- [Work task] Please repeat only the lines below starting at the line that holds "camera: 15 degrees right, 0 degrees up" and ending at the line that holds "(748, 556) = (922, 532): none", exactly, with both of those lines included and every picture omitted.

**** Provided records ****

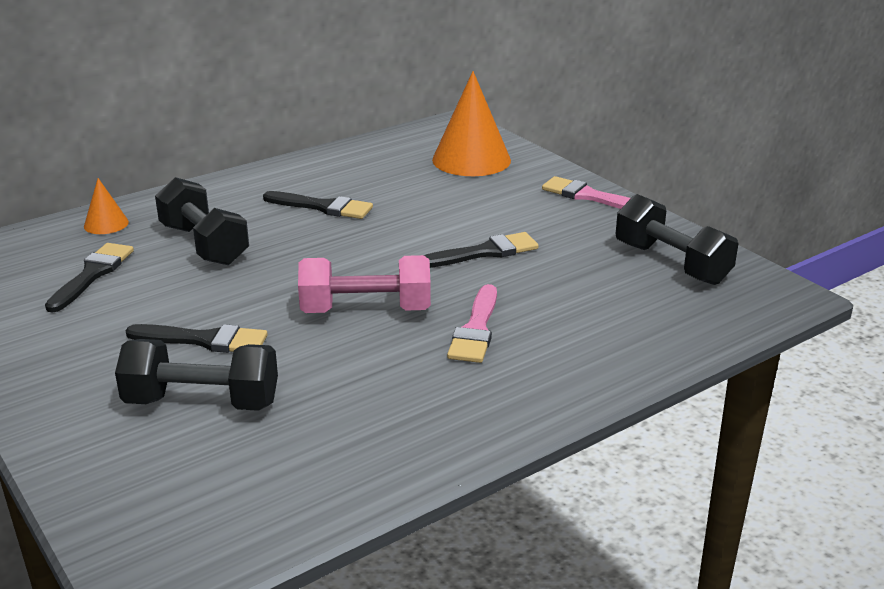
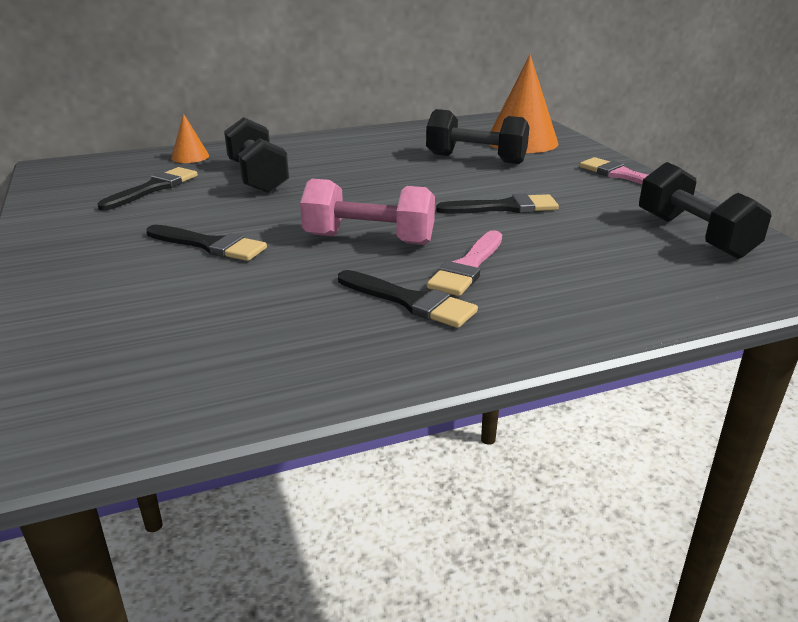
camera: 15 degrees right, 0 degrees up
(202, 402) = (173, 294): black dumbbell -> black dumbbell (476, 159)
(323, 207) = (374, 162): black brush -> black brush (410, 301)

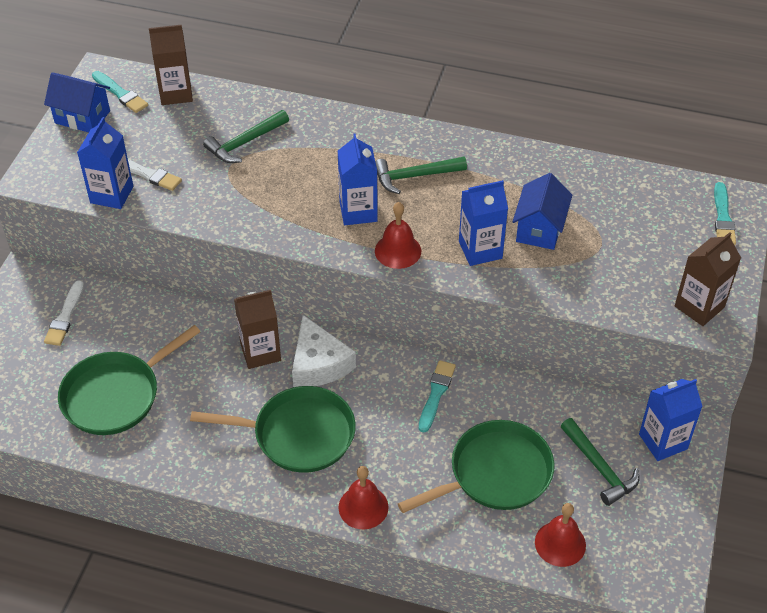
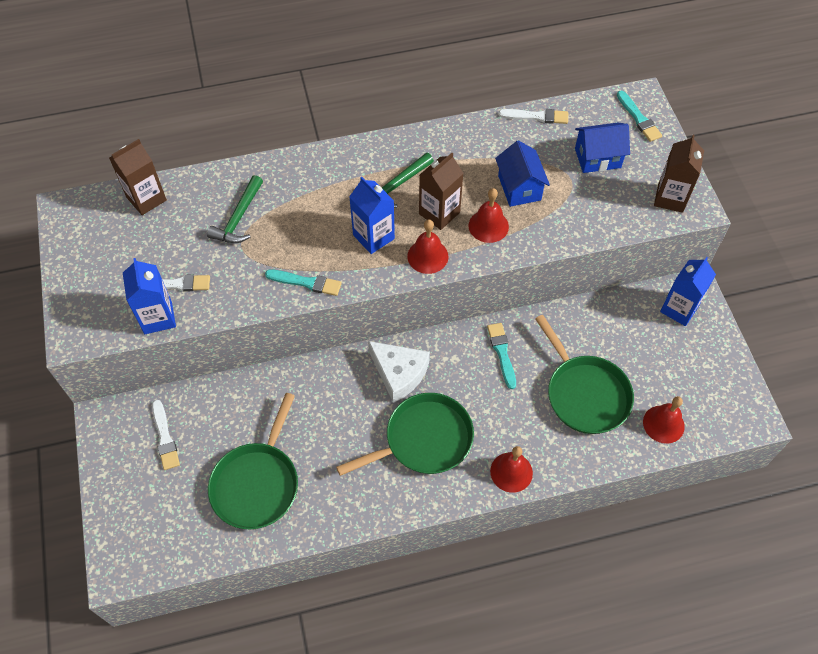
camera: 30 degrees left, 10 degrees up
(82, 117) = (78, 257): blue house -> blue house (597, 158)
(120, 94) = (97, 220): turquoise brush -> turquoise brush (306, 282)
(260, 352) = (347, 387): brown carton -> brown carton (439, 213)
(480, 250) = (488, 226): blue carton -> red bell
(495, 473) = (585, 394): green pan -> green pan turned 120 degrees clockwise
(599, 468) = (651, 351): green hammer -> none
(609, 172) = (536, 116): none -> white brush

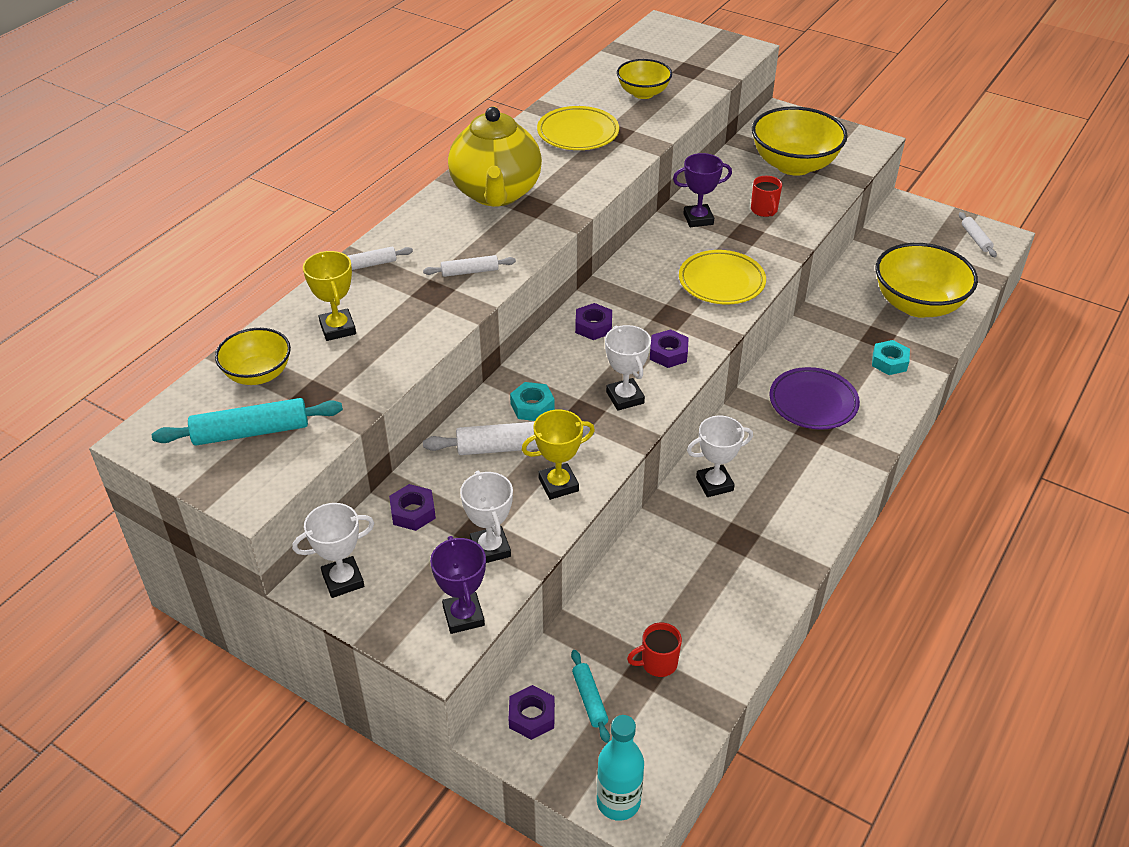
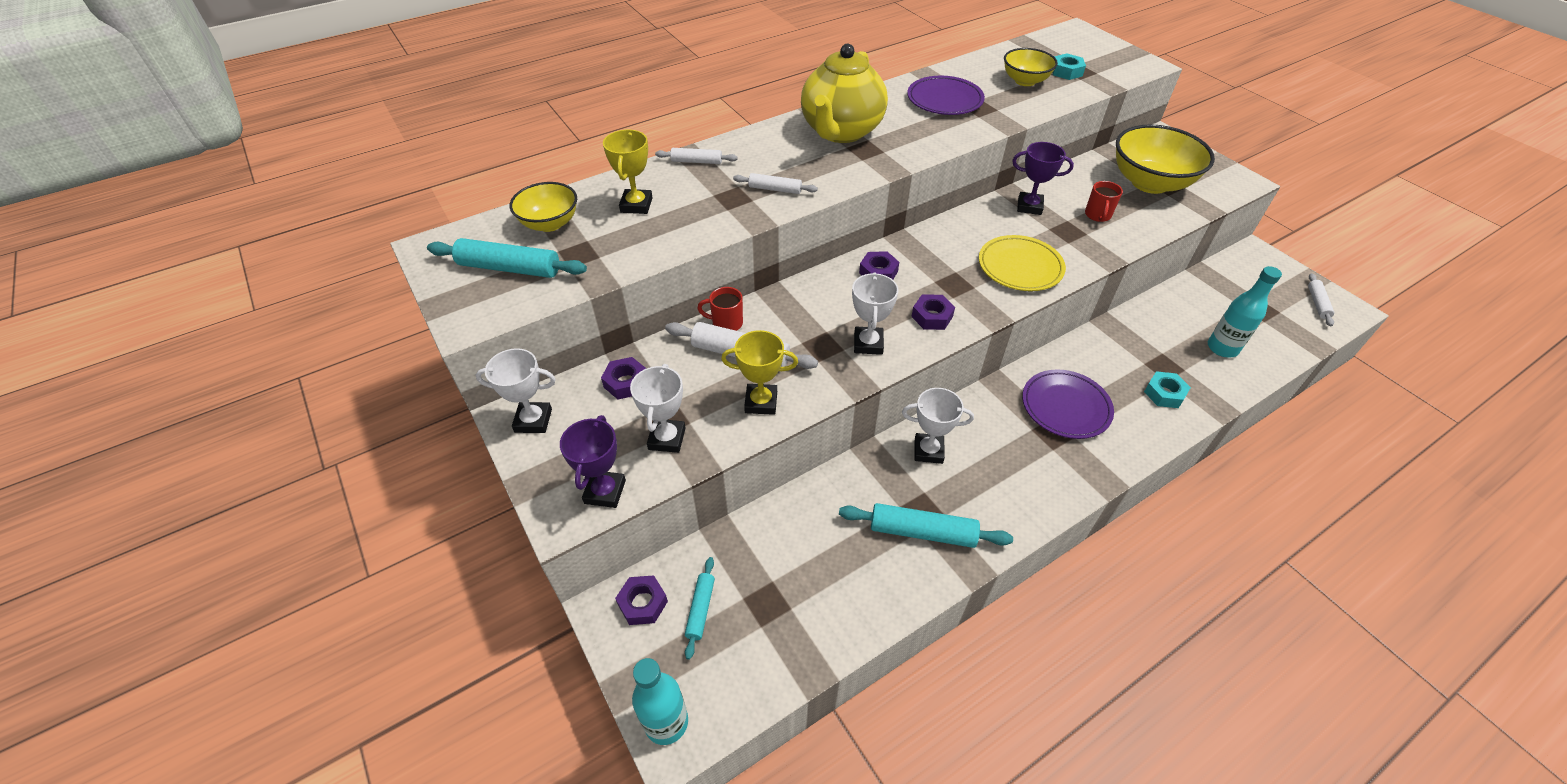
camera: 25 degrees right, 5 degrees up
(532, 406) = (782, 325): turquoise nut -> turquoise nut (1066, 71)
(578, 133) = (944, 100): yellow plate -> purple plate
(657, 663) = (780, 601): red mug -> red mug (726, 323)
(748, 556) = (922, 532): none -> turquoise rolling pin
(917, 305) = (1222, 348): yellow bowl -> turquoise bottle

****
**** Provided records ****

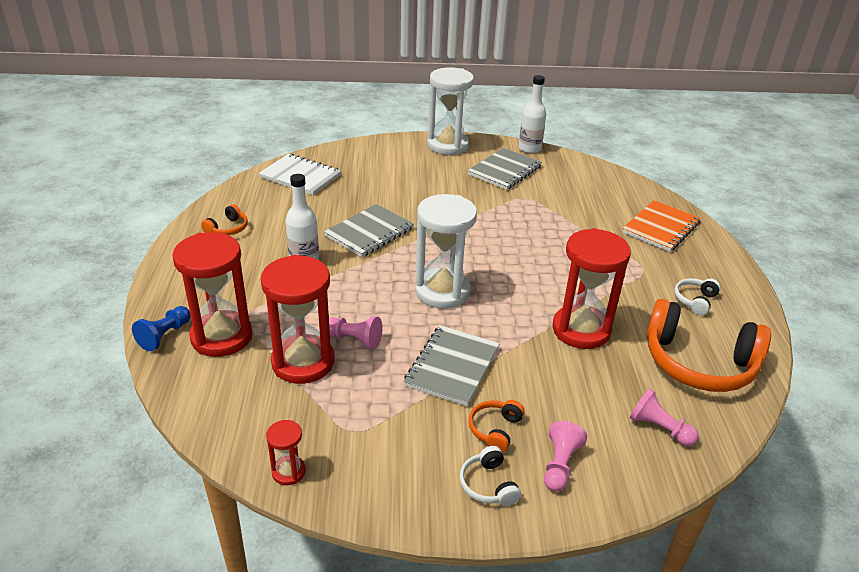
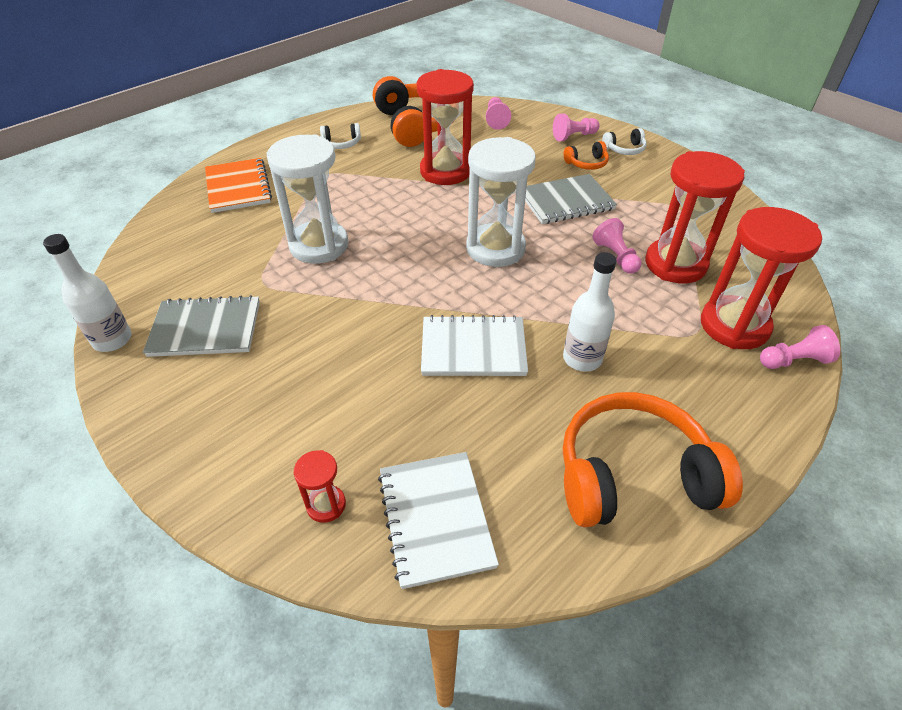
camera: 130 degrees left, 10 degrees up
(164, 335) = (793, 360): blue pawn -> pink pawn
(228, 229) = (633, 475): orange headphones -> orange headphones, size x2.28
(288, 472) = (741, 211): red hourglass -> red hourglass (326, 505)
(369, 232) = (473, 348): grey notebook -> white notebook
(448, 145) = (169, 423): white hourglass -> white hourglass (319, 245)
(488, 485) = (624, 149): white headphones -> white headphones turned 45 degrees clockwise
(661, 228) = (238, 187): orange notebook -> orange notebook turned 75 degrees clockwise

****
**** Provided records ****

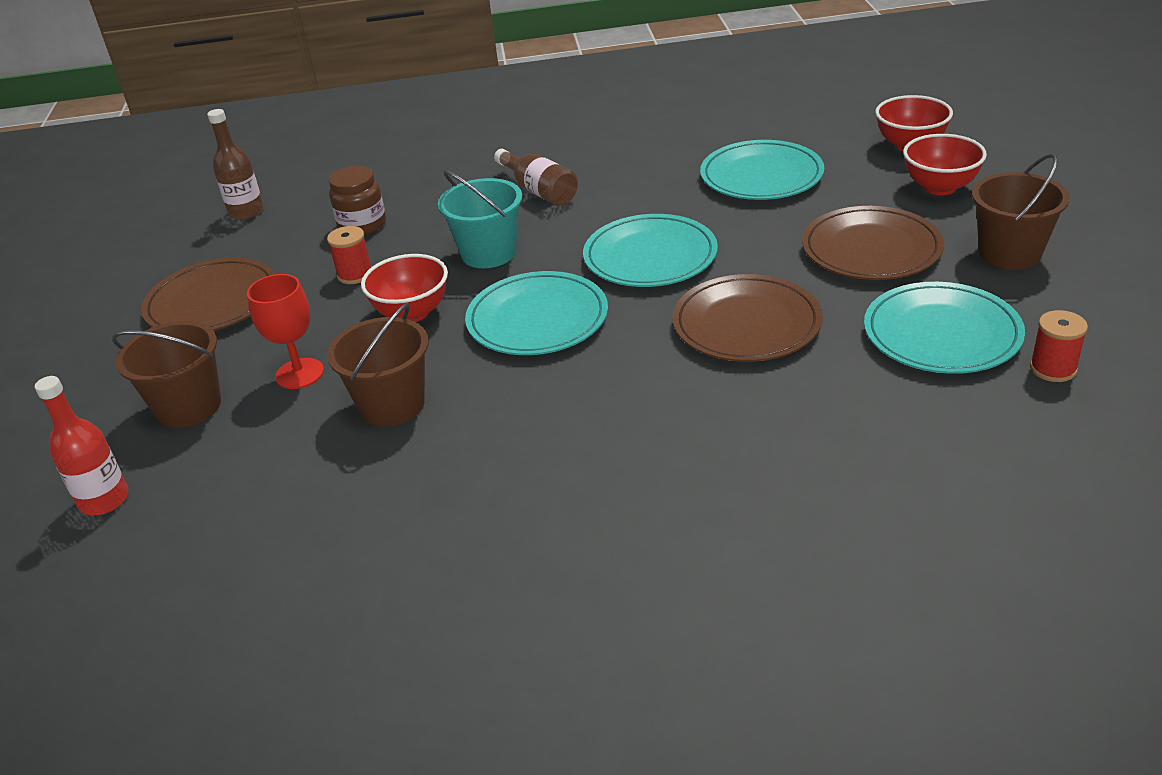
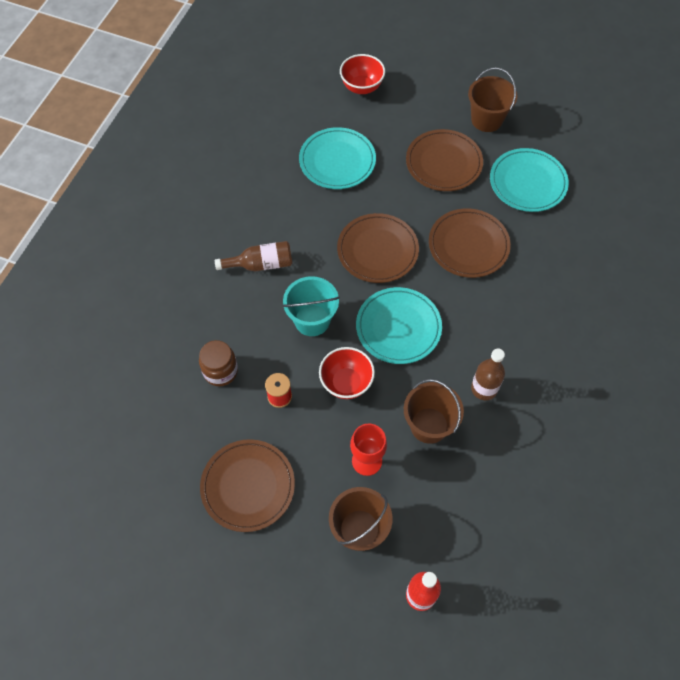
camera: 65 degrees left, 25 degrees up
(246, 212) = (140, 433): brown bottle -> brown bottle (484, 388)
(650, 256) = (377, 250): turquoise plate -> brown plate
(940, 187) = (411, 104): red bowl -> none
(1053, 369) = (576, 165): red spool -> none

****

- [Response area]
camera: 15 degrees right, 0 degrees up
(202, 402) = (173, 294): black dumbbell -> black dumbbell (476, 159)
(323, 207) = (374, 162): black brush -> black brush (410, 301)

camera: 30 degrees left, 10 degrees up
(82, 117) = (78, 257): blue house -> blue house (597, 158)
(120, 94) = (97, 220): turquoise brush -> turquoise brush (306, 282)
(260, 352) = (347, 387): brown carton -> brown carton (439, 213)
(480, 250) = (488, 226): blue carton -> red bell
(495, 473) = (585, 394): green pan -> green pan turned 120 degrees clockwise
(599, 468) = (651, 351): green hammer -> none
(609, 172) = (536, 116): none -> white brush

camera: 25 degrees right, 5 degrees up
(532, 406) = (782, 325): turquoise nut -> turquoise nut (1066, 71)
(578, 133) = (944, 100): yellow plate -> purple plate
(657, 663) = (780, 601): red mug -> red mug (726, 323)
(748, 556) = (922, 532): none -> turquoise rolling pin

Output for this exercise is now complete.